***** Data records
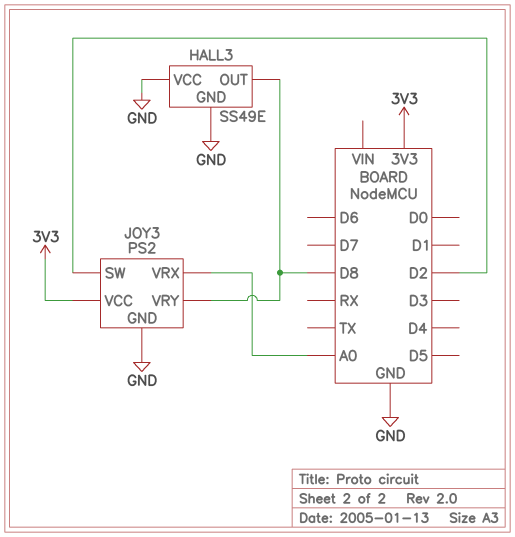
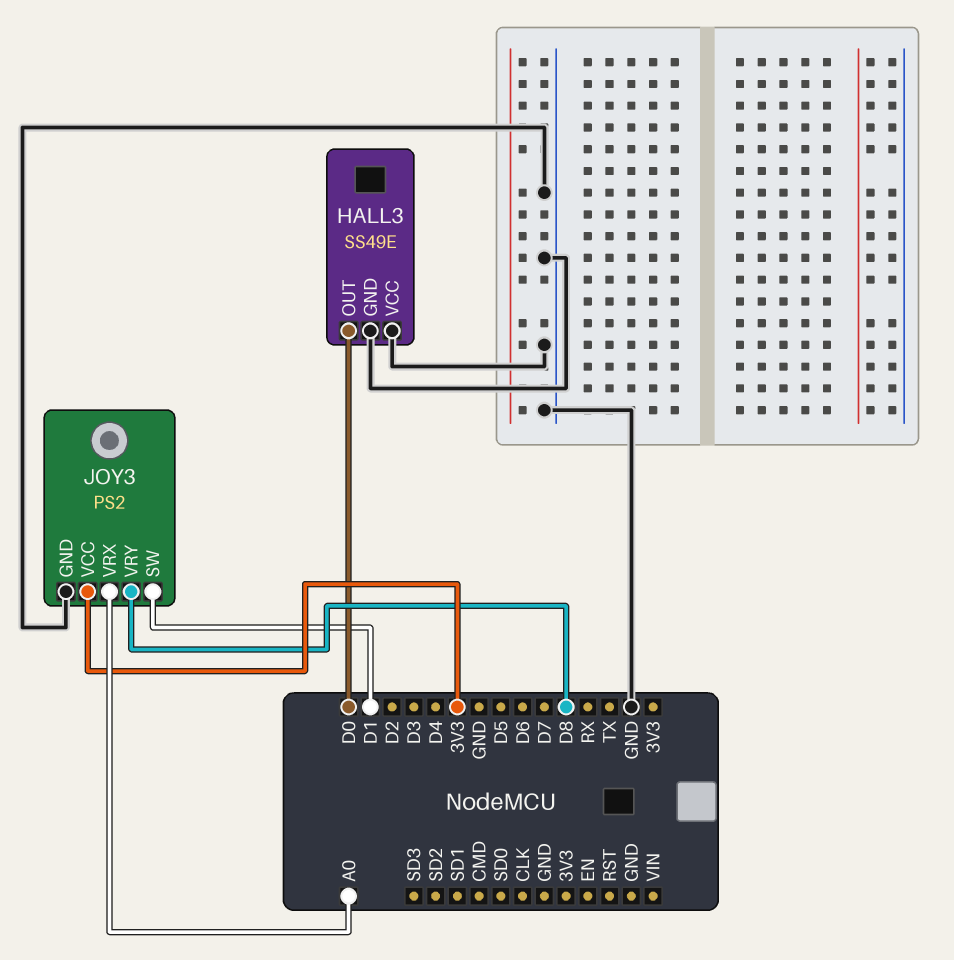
HALL3 pin OUT: D8 -> D0
JOY3 pin SW: D2 -> D1

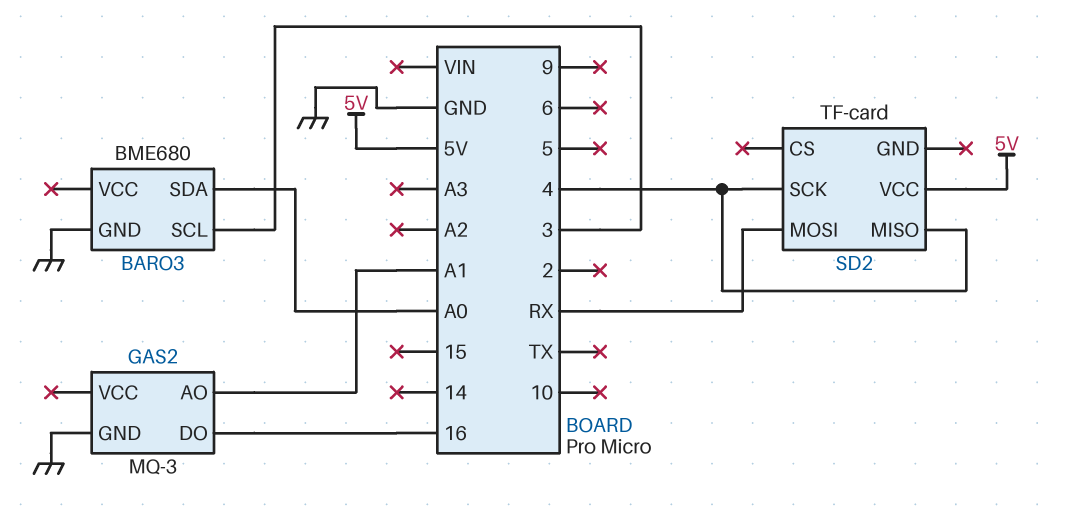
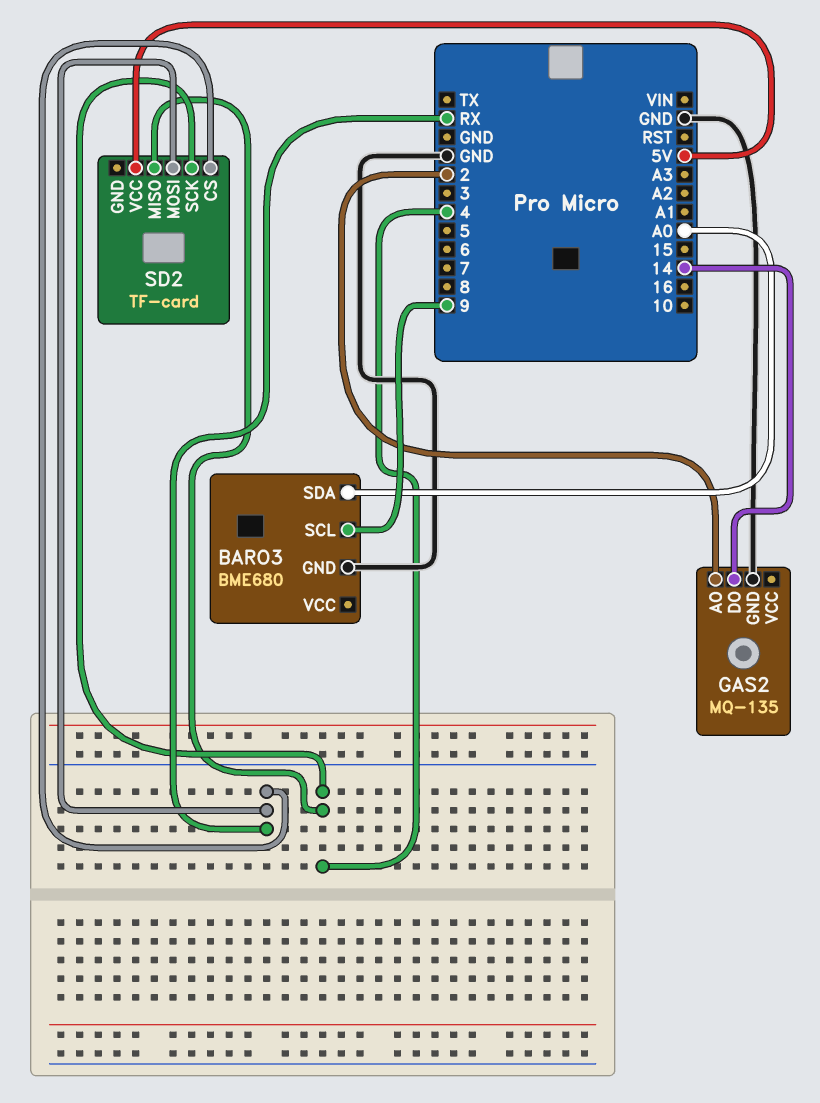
BARO3 pin SCL: 3 -> 9
GAS2: MQ-3 -> MQ-135
GAS2 pin AO: A1 -> 2
GAS2 pin DO: 16 -> 14
SD2 pin CS: none -> RX

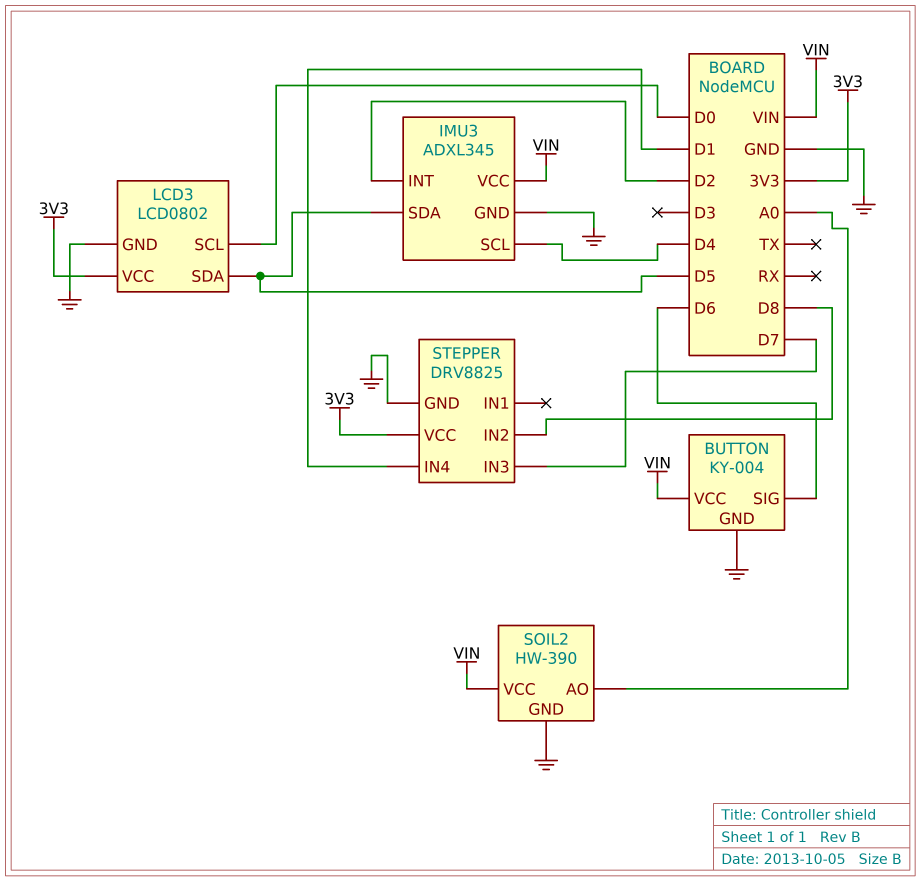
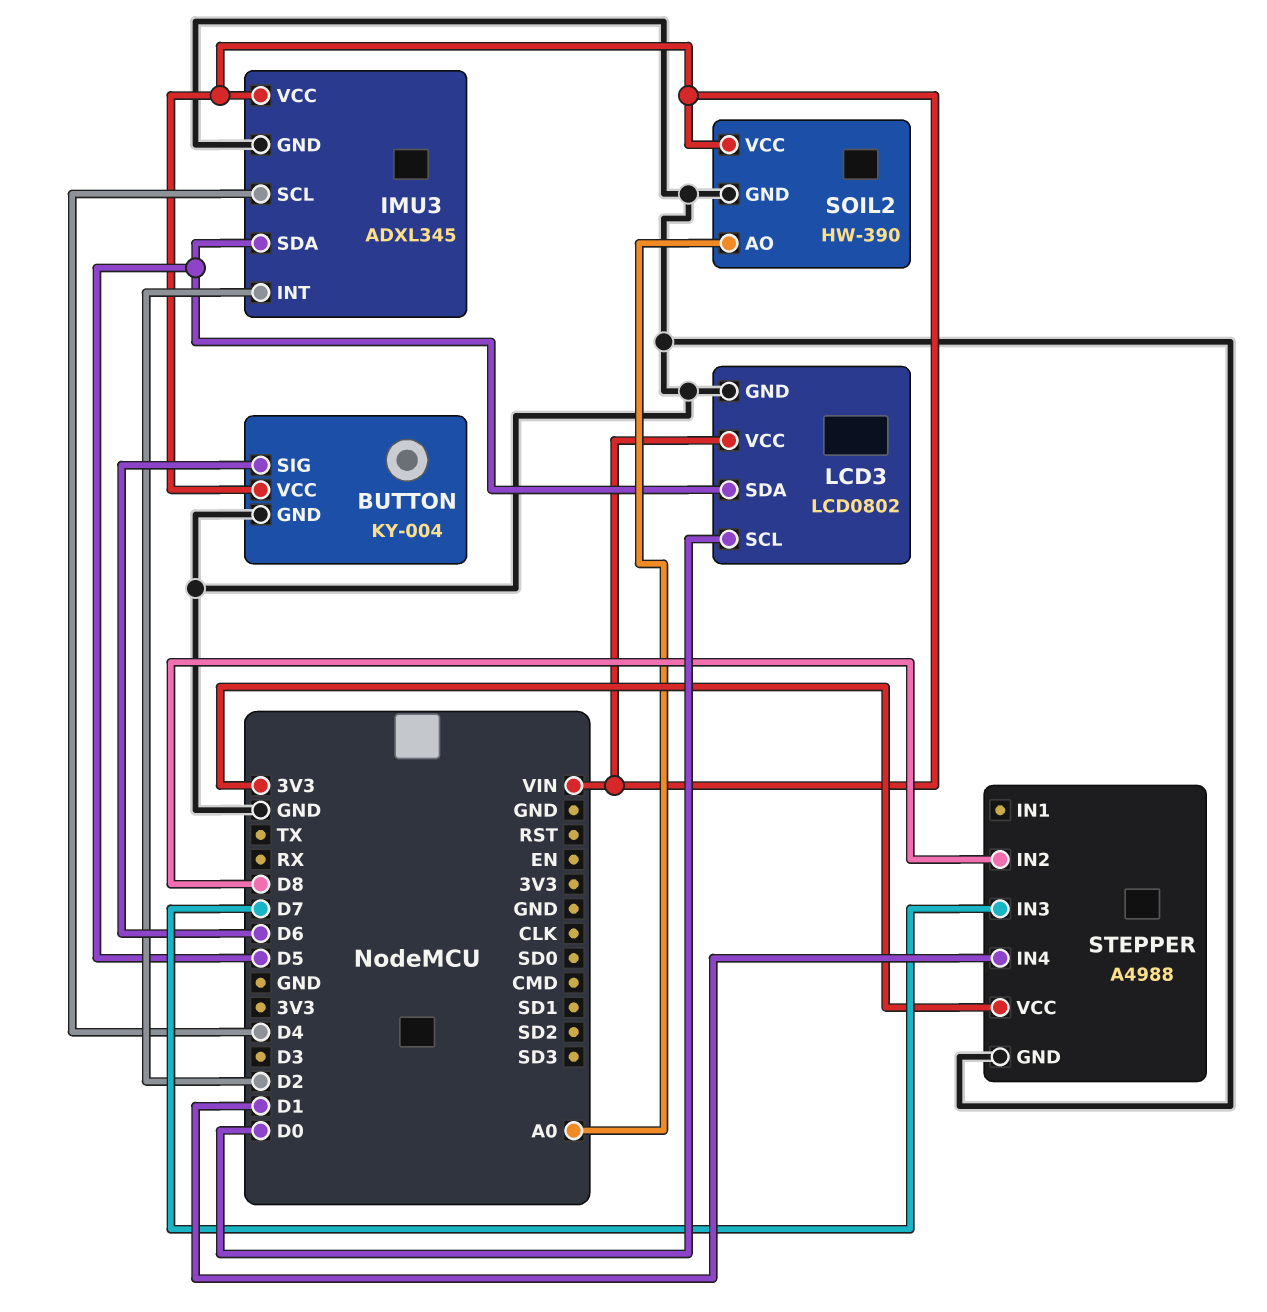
LCD3 pin VCC: 3V3 -> VIN
STEPPER: DRV8825 -> A4988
**********
The lines to reproduce run from the line containing "SD2 pin CS: none -> RX" through the last line of the records above, both included. Copy them exactly and drop the pictures.

SD2 pin CS: none -> RX

LCD3 pin VCC: 3V3 -> VIN
STEPPER: DRV8825 -> A4988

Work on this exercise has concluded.